━━━ DATASET ENTRIES ━━━

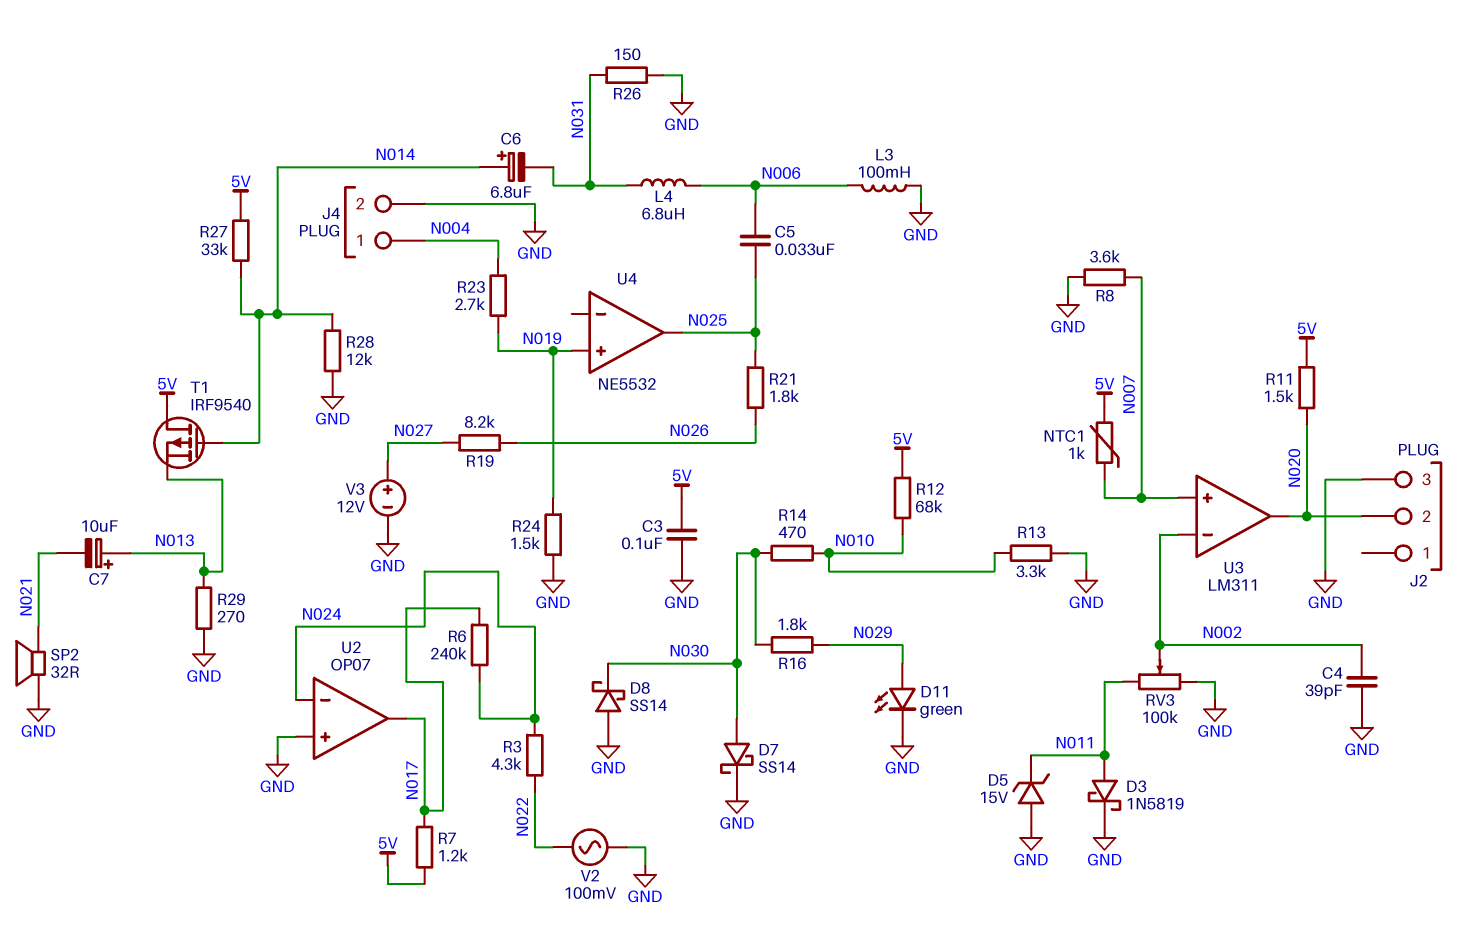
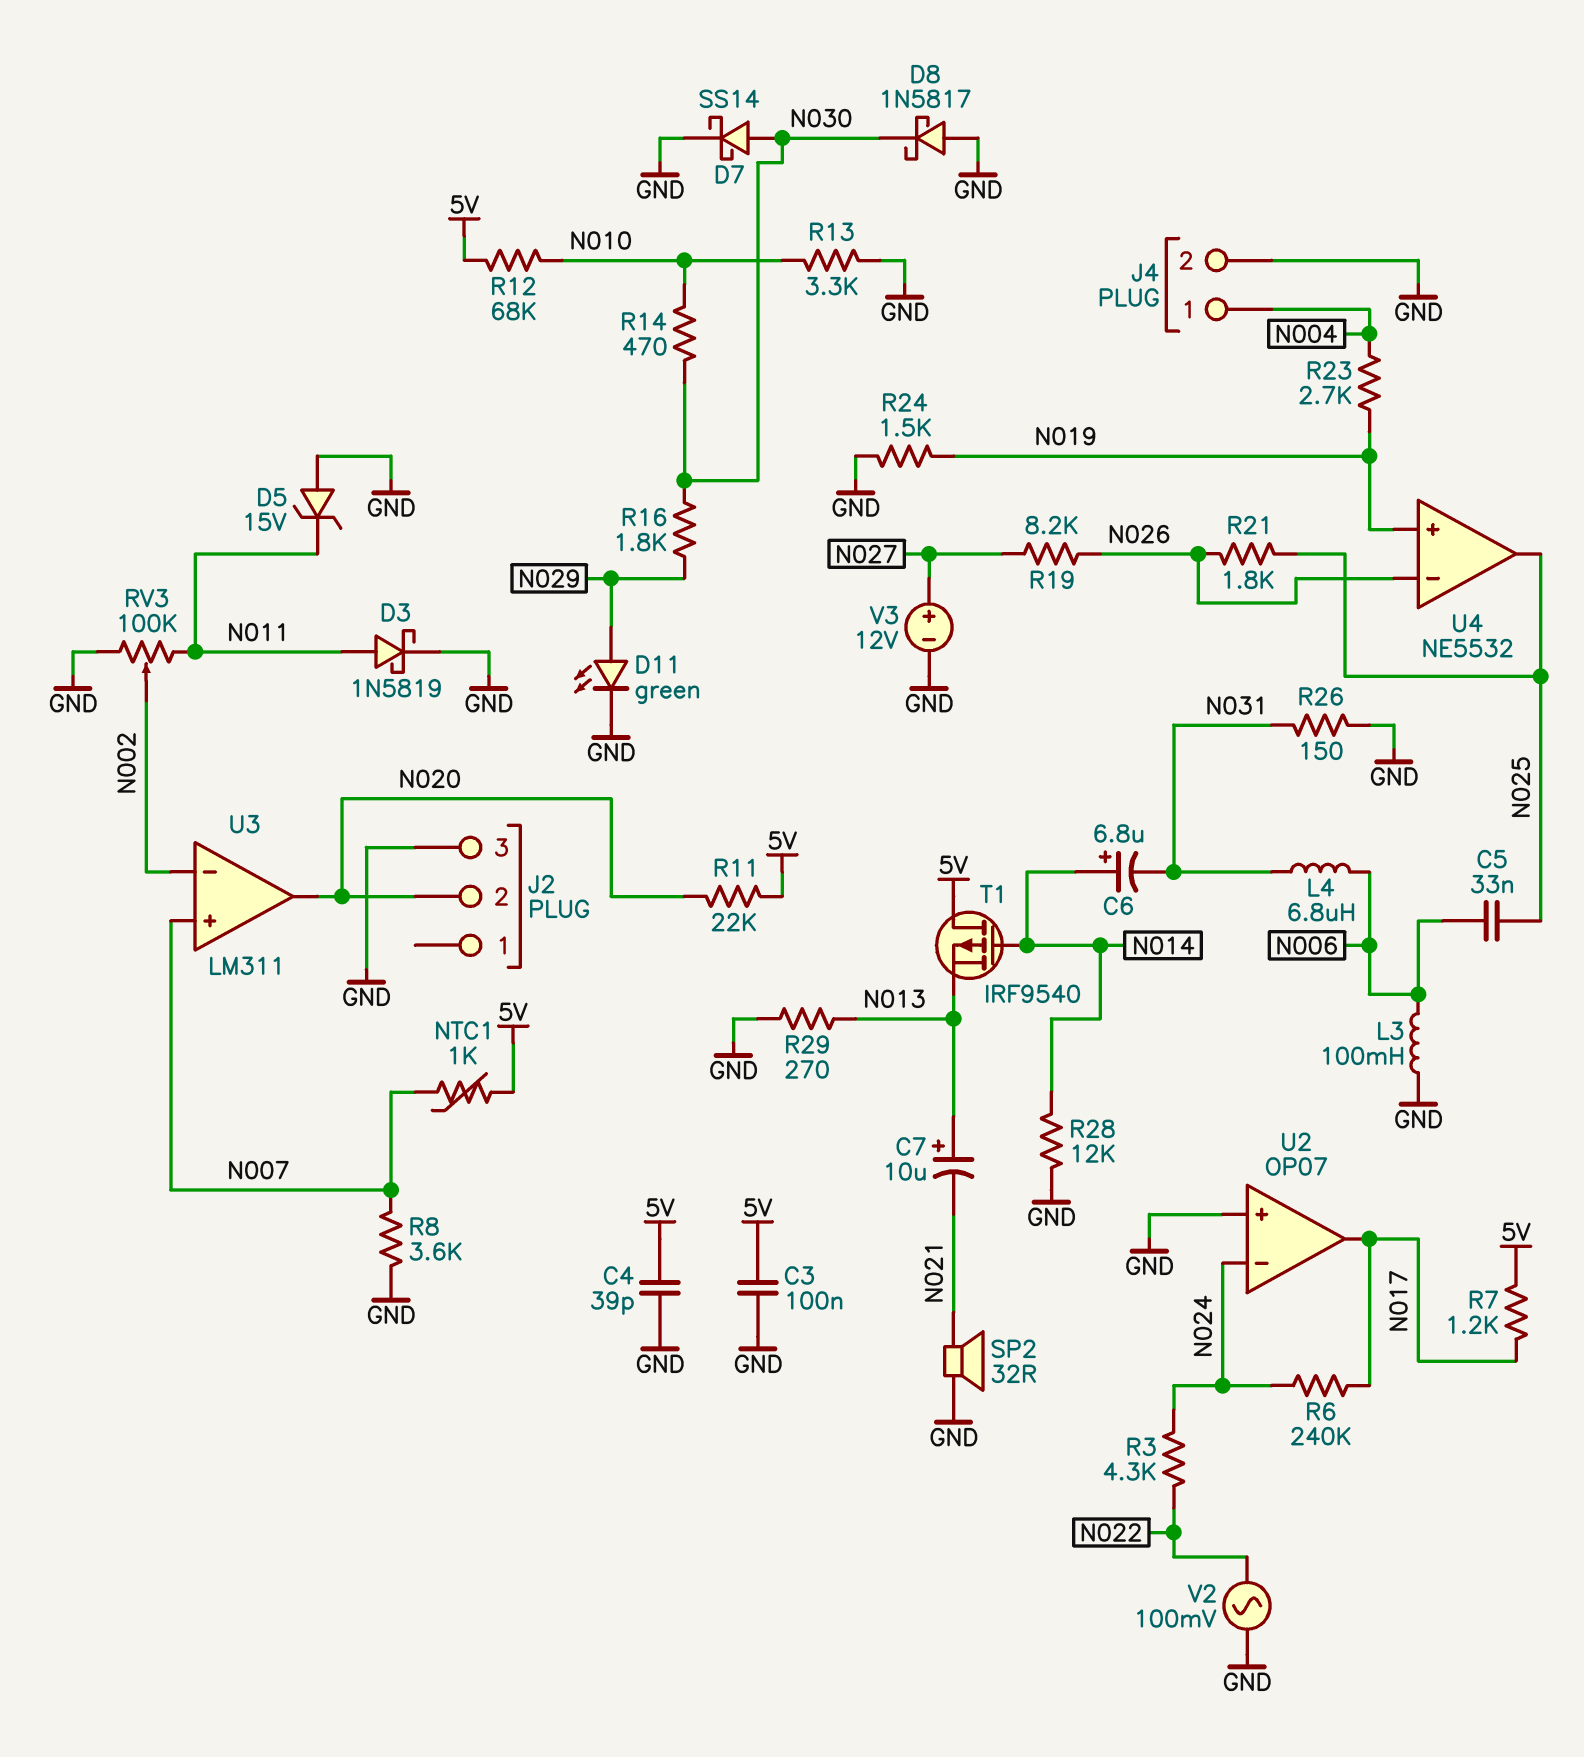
C4: 39pF (GND, N002) -> 39pF (5V, GND)
D8: schottky SS14 (A GND, K N030) -> schottky 1N5817 (A GND, K N030)
R11: 1.5k (5V, N020) -> 22k (5V, N020)
R27: 33k (5V, N014) -> none
U4 pin in-: none -> N026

━━━

▶ **AIM OF THE EXERCISE**
Set down each entry again exactly as written. Pictures stay out.

▶ **RESULT OF THIS EXERCISE**
C4: 39pF (GND, N002) -> 39pF (5V, GND)
D8: schottky SS14 (A GND, K N030) -> schottky 1N5817 (A GND, K N030)
R11: 1.5k (5V, N020) -> 22k (5V, N020)
R27: 33k (5V, N014) -> none
U4 pin in-: none -> N026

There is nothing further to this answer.